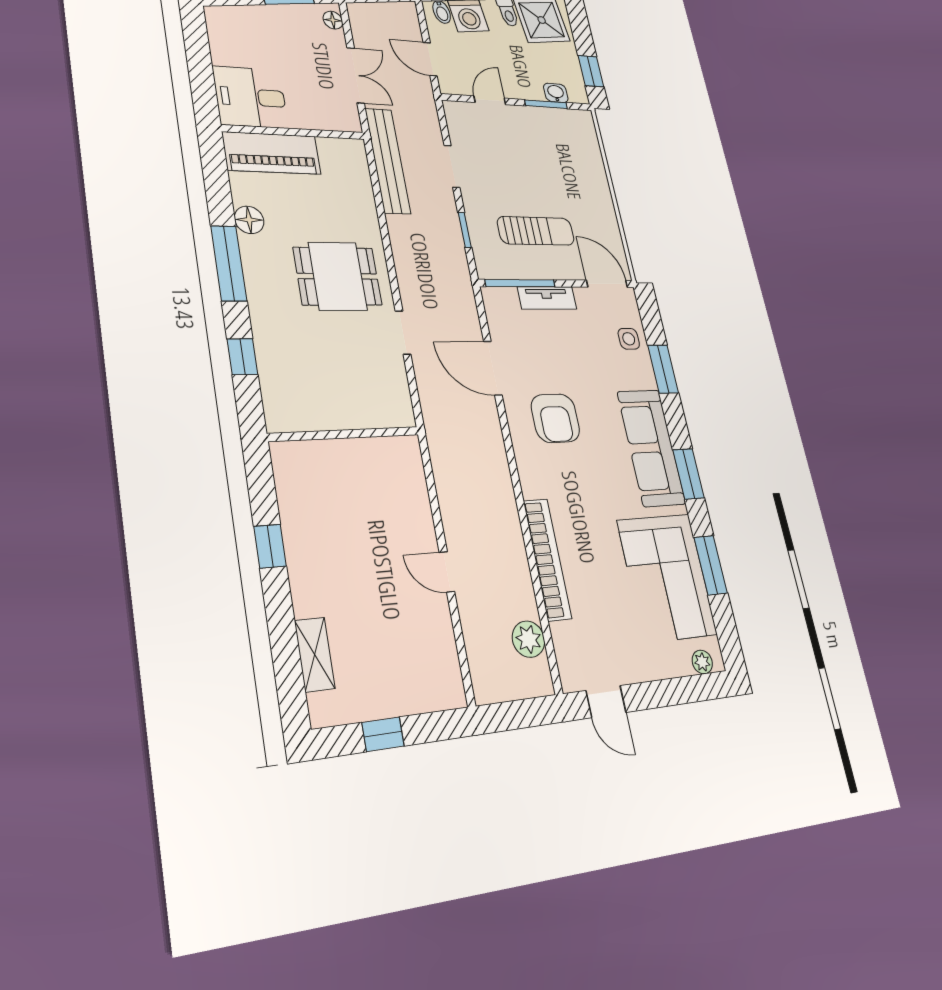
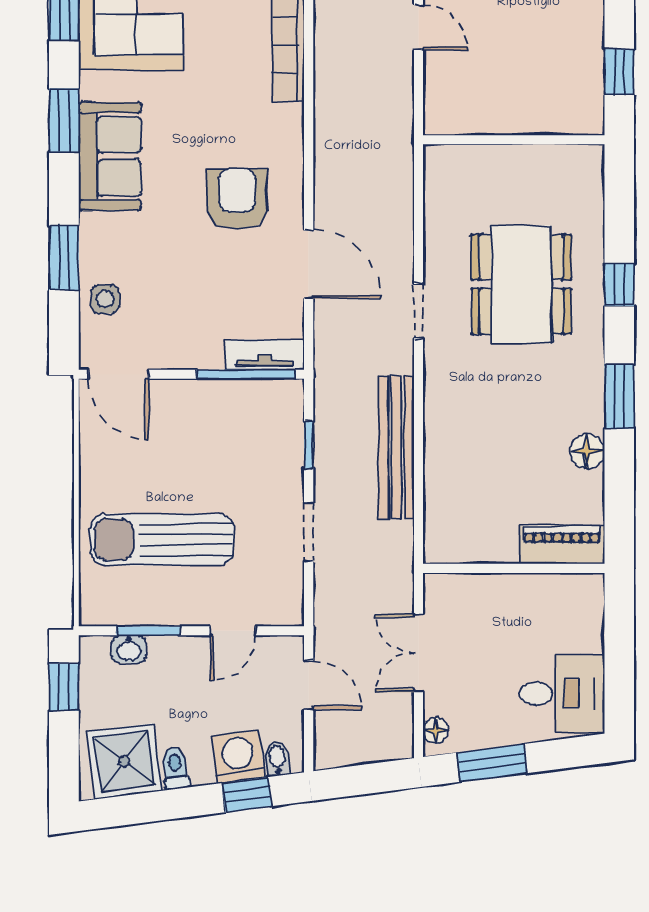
desk: (250, 97) -> (562, 694), moved
piano: (272, 153) -> (562, 545), width x0.73, depth x0.75
bench: (388, 161) -> (396, 447), moved
sun lounger: (536, 231) -> (162, 539), moved, width x1.36, depth x1.34
window: (229, 263) -> (619, 397), width x0.69
dining table: (338, 276) -> (521, 284), moved, width x1.38
tv unit: (547, 298) -> (265, 355), moved
wall: (344, 434) -> (514, 140), moved
sofa: (651, 448) -> (110, 156), width x0.73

• • •

Work task:
Your task is to return, exactly and on their own, the lines from the one containing "wall: (344, 434) -> (514, 140), moved" through the last line of the listing.

Response for this exercise:
wall: (344, 434) -> (514, 140), moved
sofa: (651, 448) -> (110, 156), width x0.73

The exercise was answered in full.